From the data that follows, report the number of lines including "orange", and only that number.
==== Records for this exercise ====
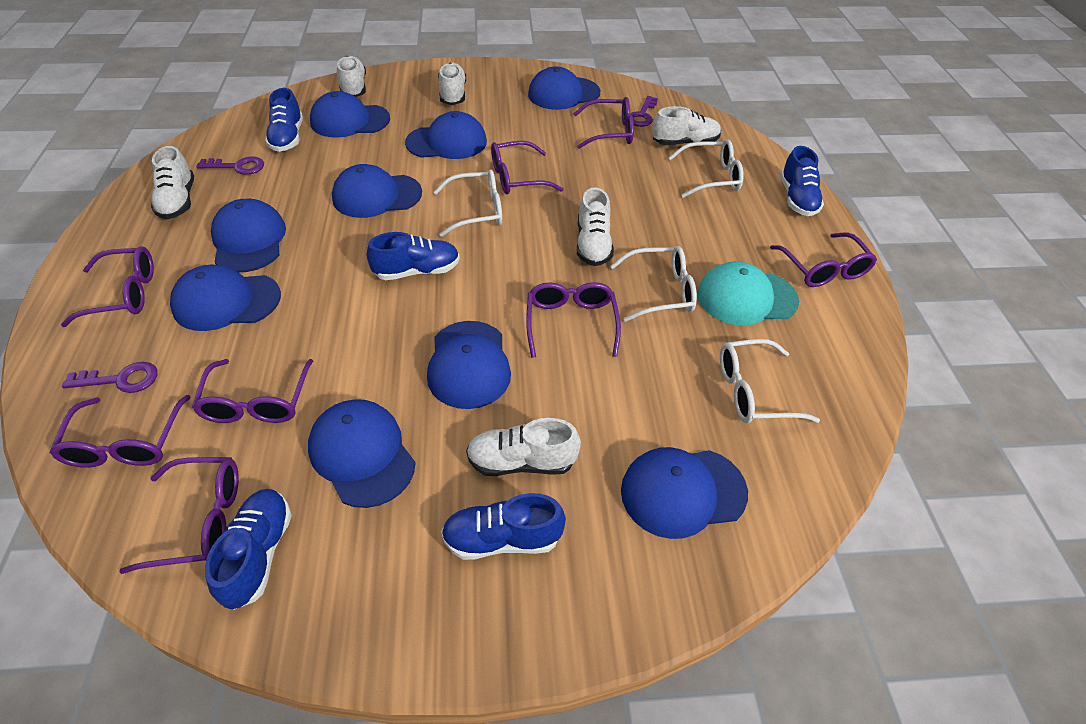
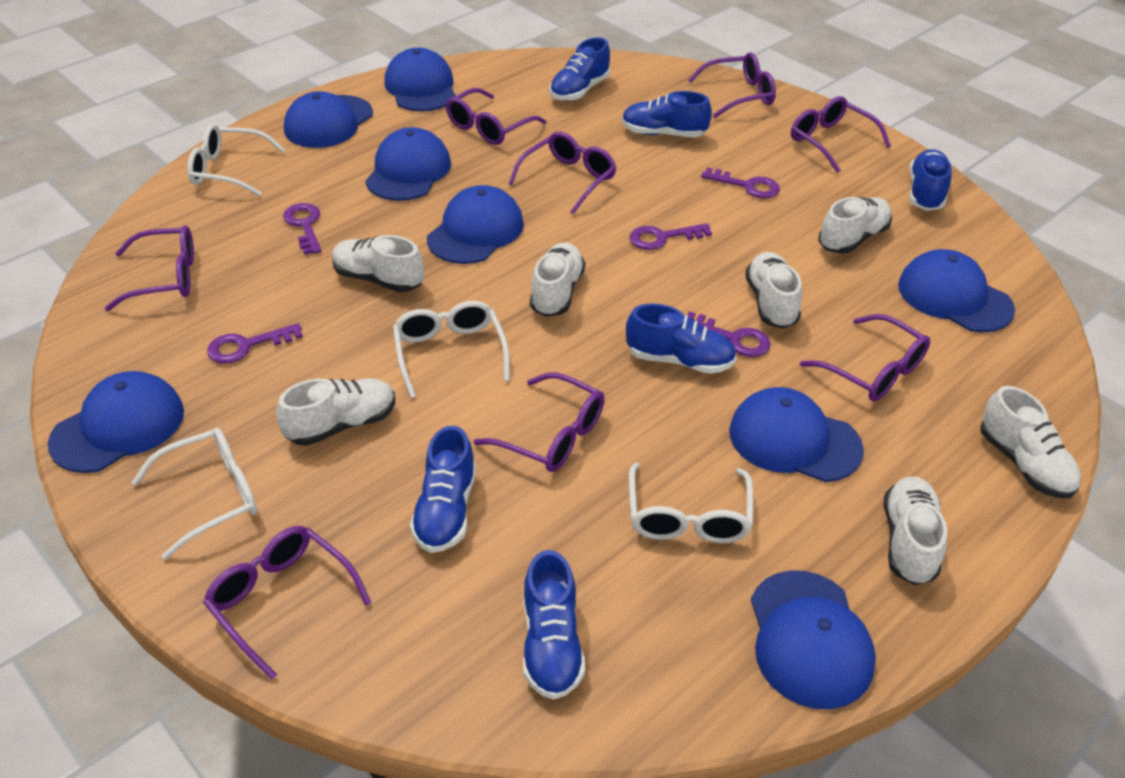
blue cap: 9 -> 8
blue shoe: 5 -> 6
purple key: 3 -> 5
turquoise cap: 1 -> 0
white shoe: 6 -> 7

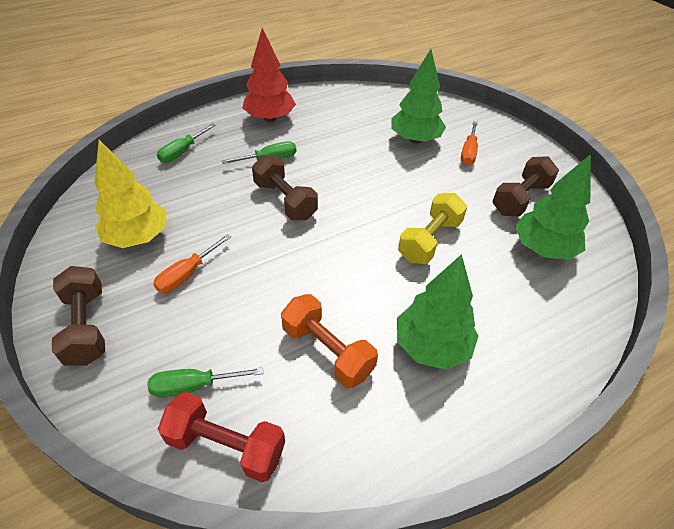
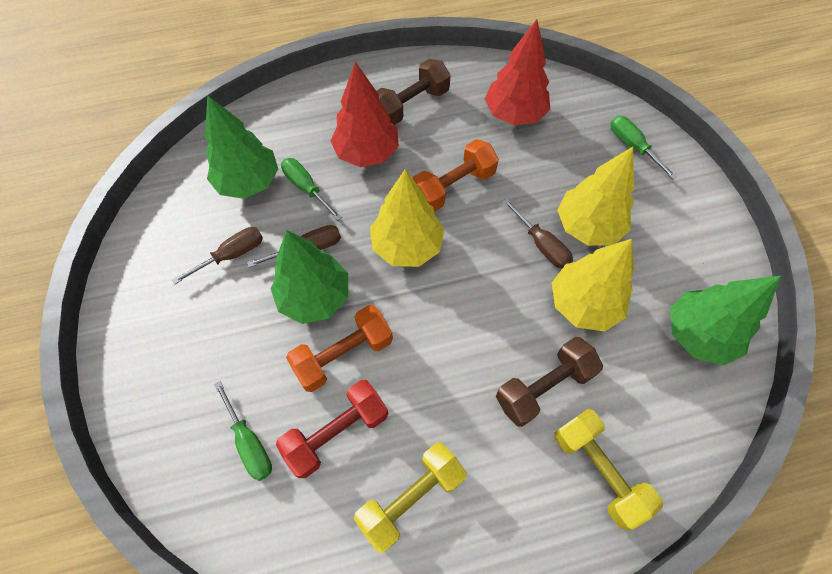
brown dumbbell: 3 -> 2
brown screwdriver: 0 -> 3
orange dumbbell: 1 -> 2
orange screwdriver: 2 -> 0
red tree: 1 -> 2
yellow dumbbell: 1 -> 2
yellow tree: 1 -> 3

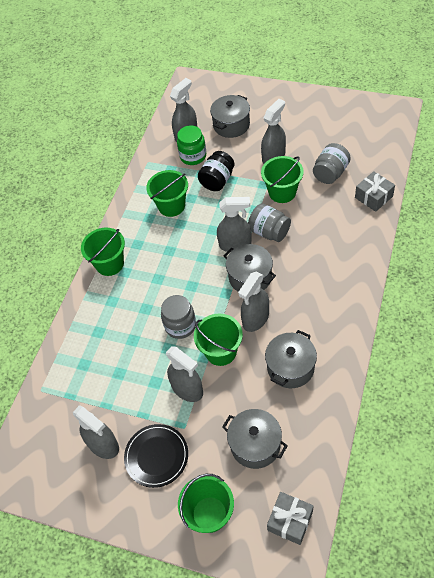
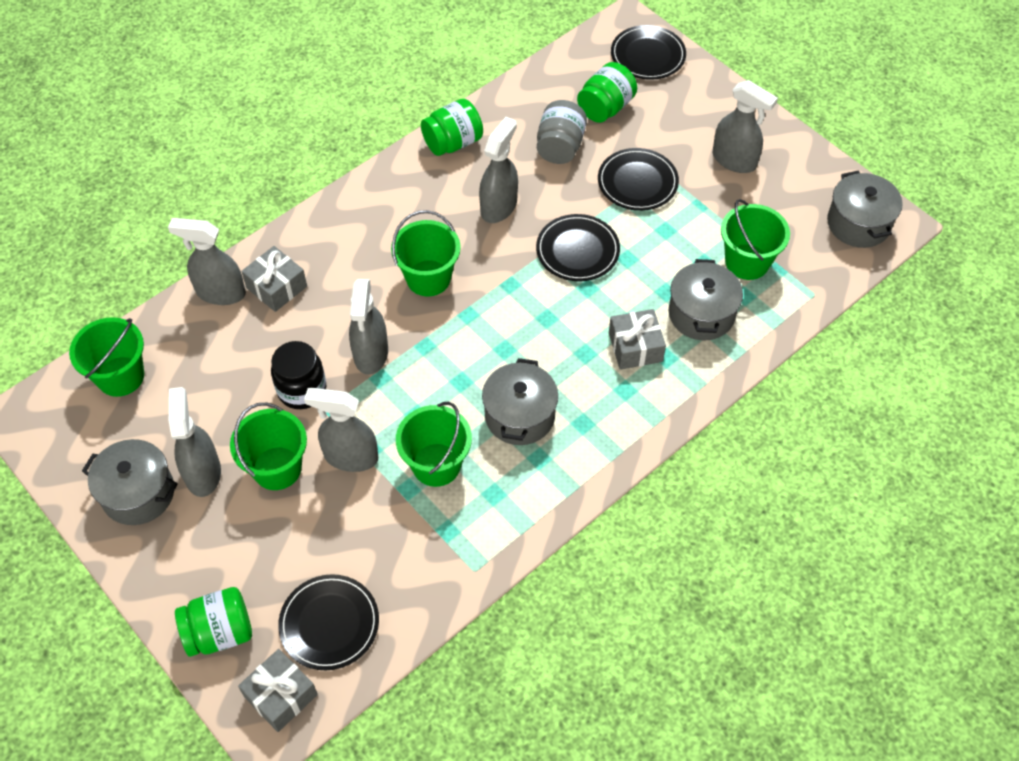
black plate: 1 -> 4
green jar: 1 -> 3
grey gift: 2 -> 3
grey jar: 3 -> 1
====
## Written solution
2